Copy all lines in the material holding the string "white".

= Task material =
........

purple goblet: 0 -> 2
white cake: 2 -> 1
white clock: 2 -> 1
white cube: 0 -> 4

........

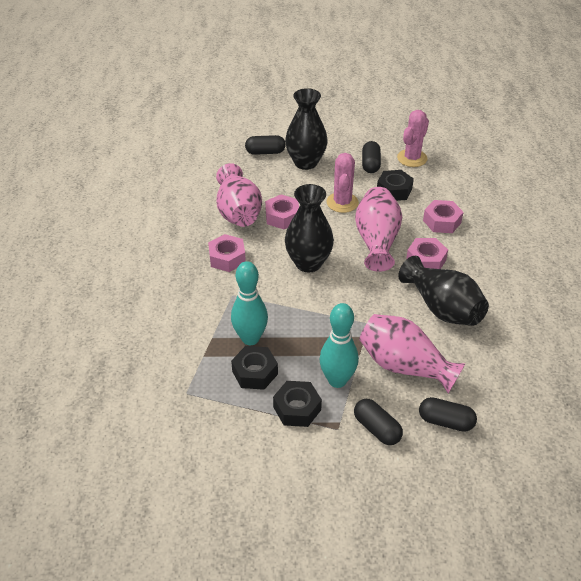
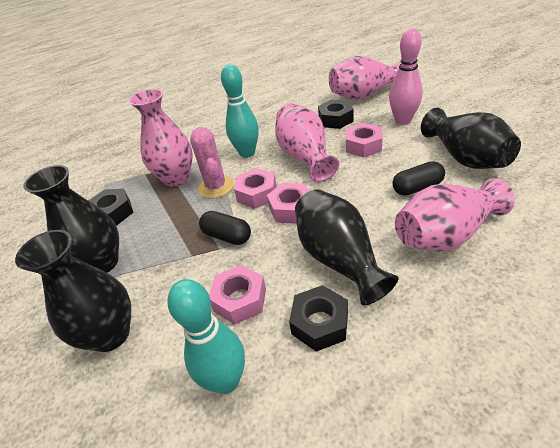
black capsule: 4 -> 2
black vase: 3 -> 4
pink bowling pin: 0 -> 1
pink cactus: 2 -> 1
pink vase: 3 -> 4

........

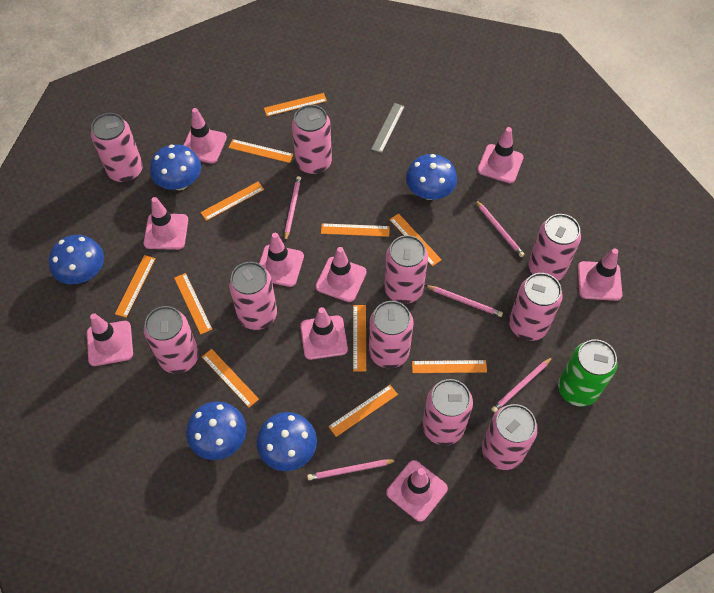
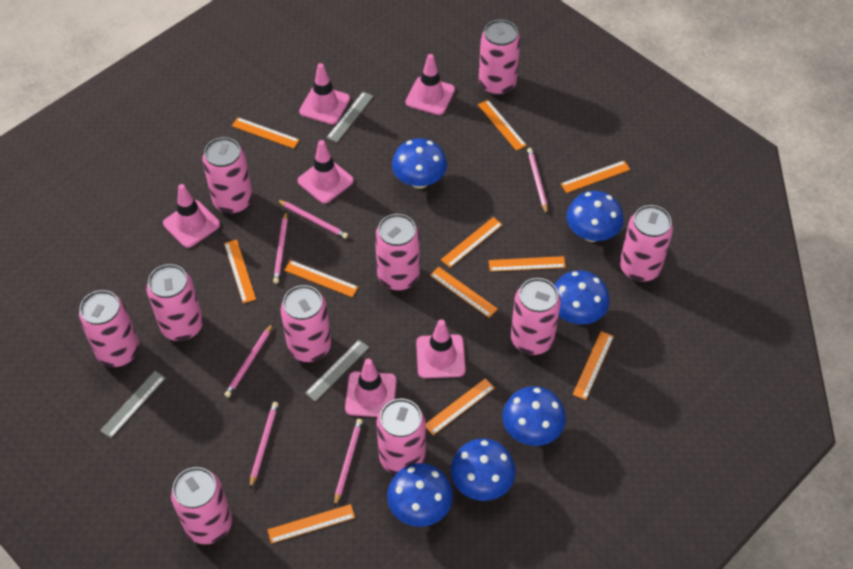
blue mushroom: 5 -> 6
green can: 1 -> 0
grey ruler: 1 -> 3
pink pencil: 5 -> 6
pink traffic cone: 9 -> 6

........

= Task response =
white cake: 2 -> 1
white clock: 2 -> 1
white cube: 0 -> 4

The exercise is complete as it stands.